What you need to do —
Go through the data below and transcribe it exactly. Omit the images.

Supplied information —

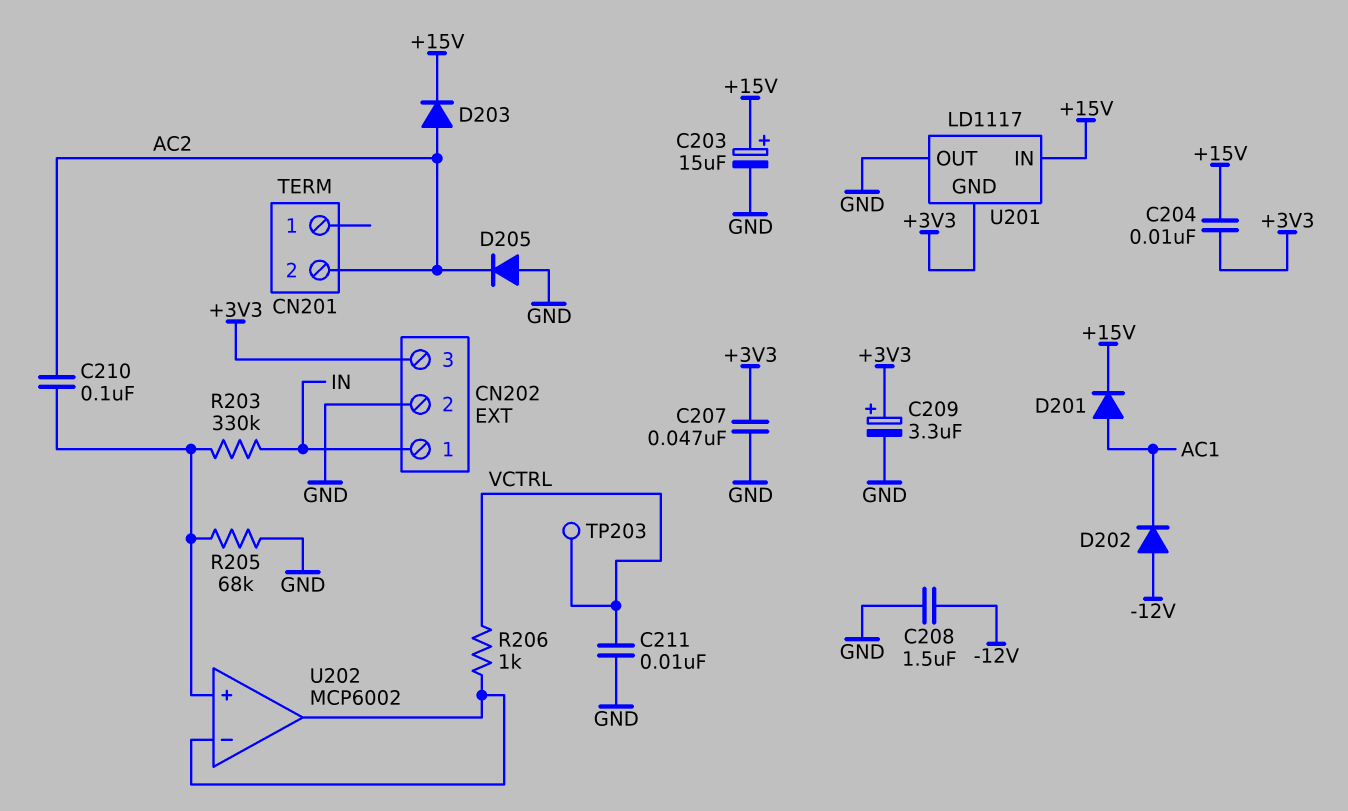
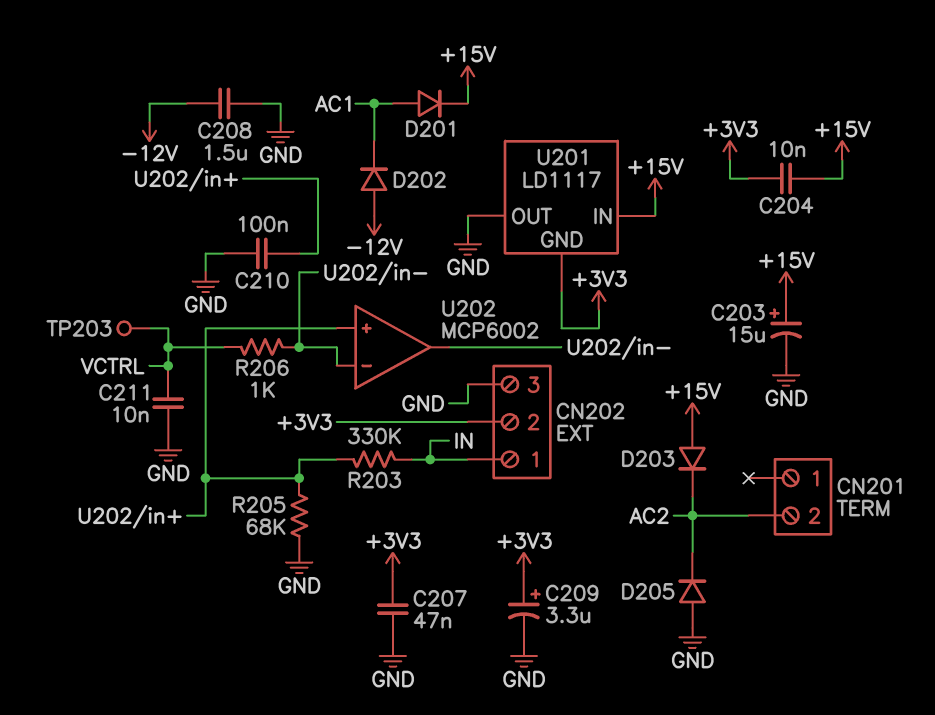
C210: 100nF (AC2, U202/in+) -> 100nF (GND, U202/in+)
CN202 pin 2: GND -> +3V3
CN202 pin 3: +3V3 -> GND
D203: diode (A AC2, K +15V) -> diode (A +15V, K AC2)

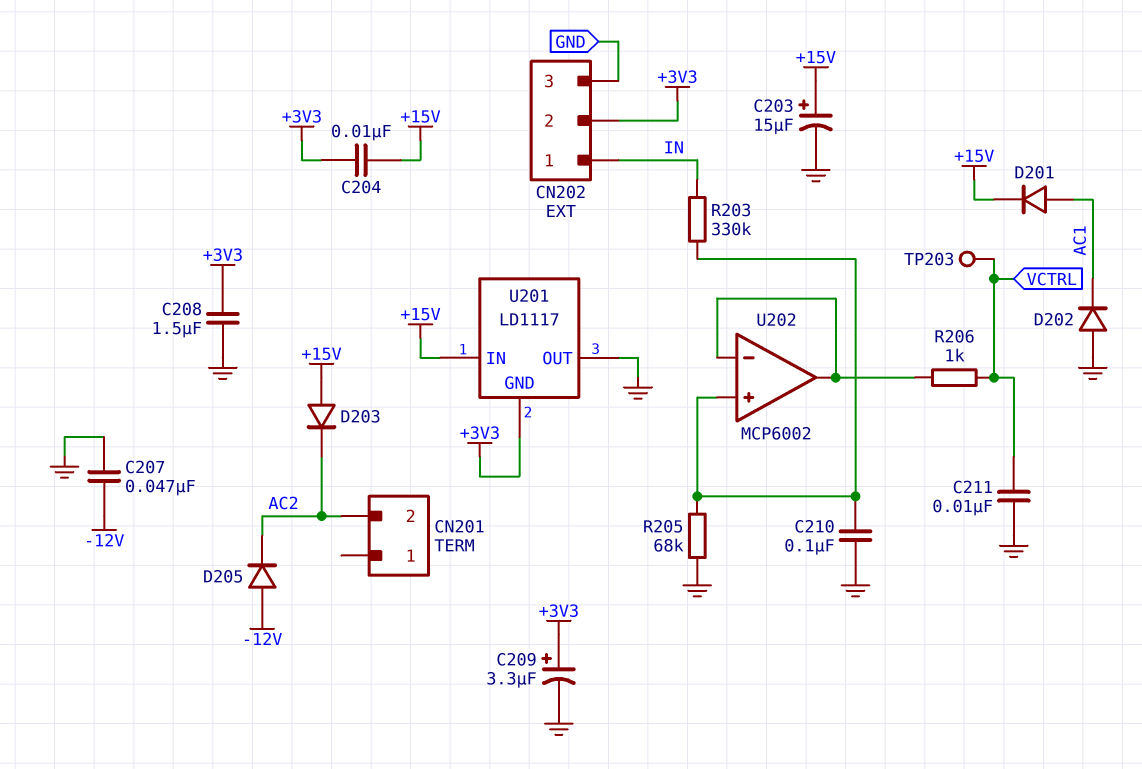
C207: 47nF (+3V3, GND) -> 47nF (-12V, GND)
C208: 1.5uF (-12V, GND) -> 1.5uF (+3V3, GND)
D202: diode (A -12V, K AC1) -> diode (A GND, K AC1)
D205: diode (A GND, K AC2) -> diode (A -12V, K AC2)

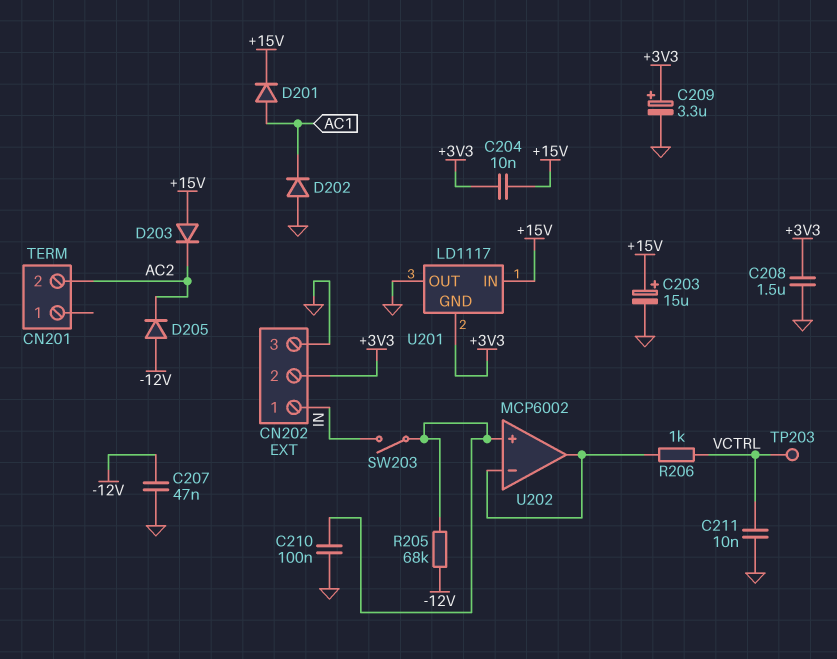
R203: 330k (IN, U202/in+) -> none
R205: 68k (GND, U202/in+) -> 68k (-12V, U202/in+)
SW203: none -> switch (IN, U202/in+)

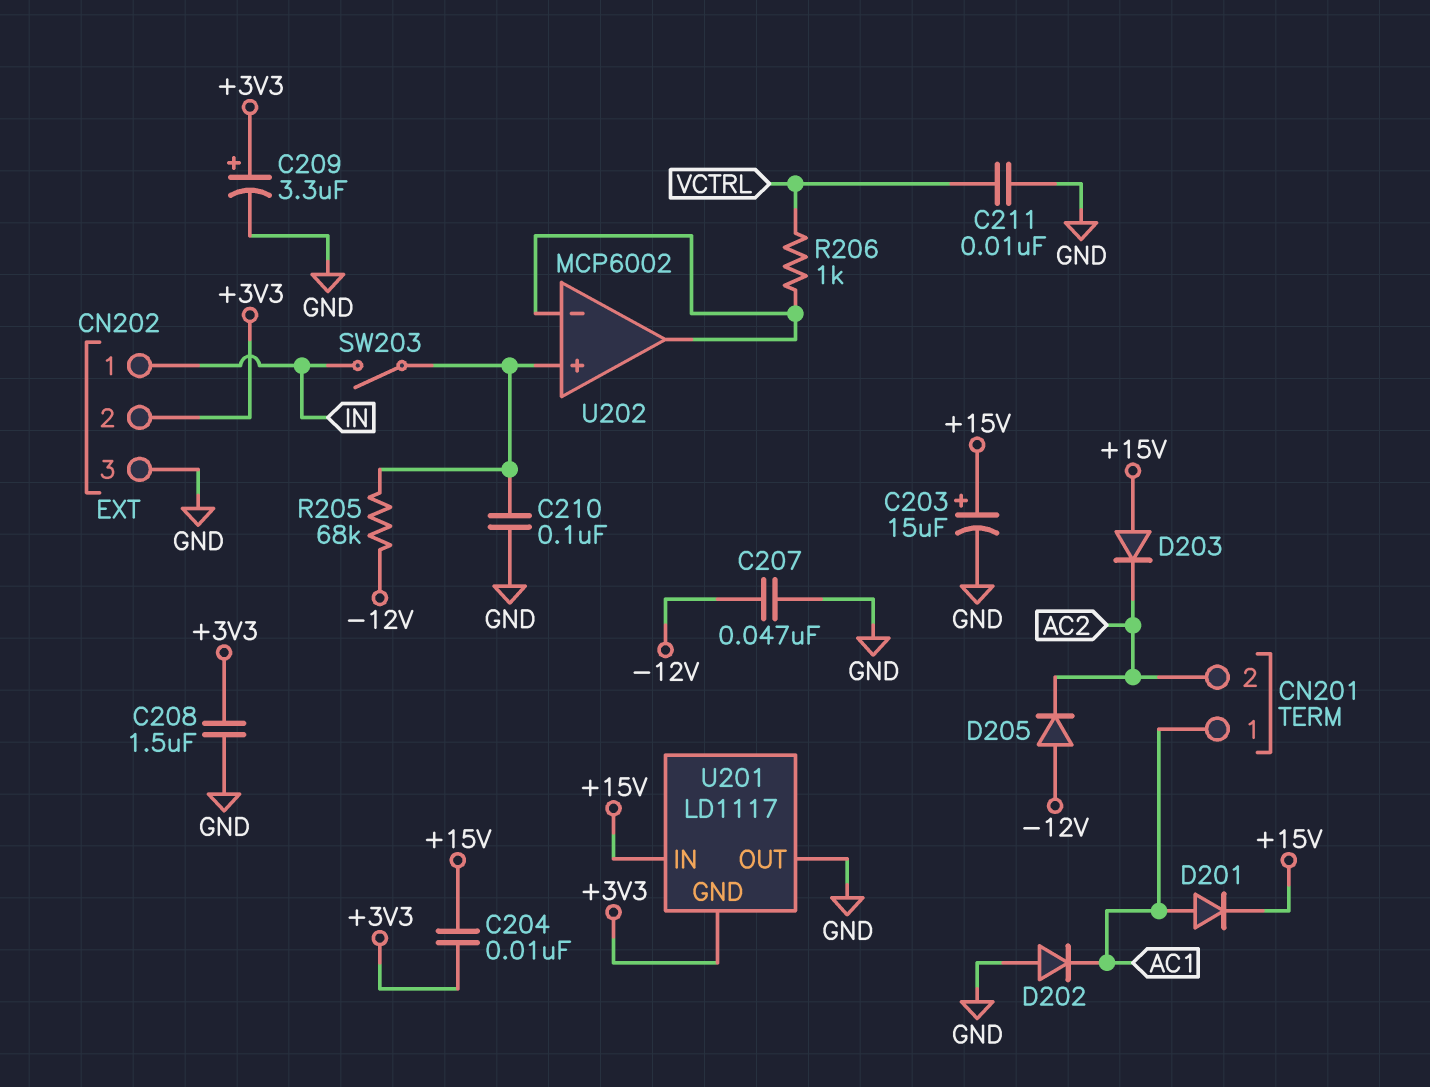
CN201 pin 1: none -> AC1
TP203: test point (VCTRL) -> none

Written solution —
C210: 100nF (AC2, U202/in+) -> 100nF (GND, U202/in+)
CN202 pin 2: GND -> +3V3
CN202 pin 3: +3V3 -> GND
D203: diode (A AC2, K +15V) -> diode (A +15V, K AC2)

C207: 47nF (+3V3, GND) -> 47nF (-12V, GND)
C208: 1.5uF (-12V, GND) -> 1.5uF (+3V3, GND)
D202: diode (A -12V, K AC1) -> diode (A GND, K AC1)
D205: diode (A GND, K AC2) -> diode (A -12V, K AC2)

R203: 330k (IN, U202/in+) -> none
R205: 68k (GND, U202/in+) -> 68k (-12V, U202/in+)
SW203: none -> switch (IN, U202/in+)

CN201 pin 1: none -> AC1
TP203: test point (VCTRL) -> none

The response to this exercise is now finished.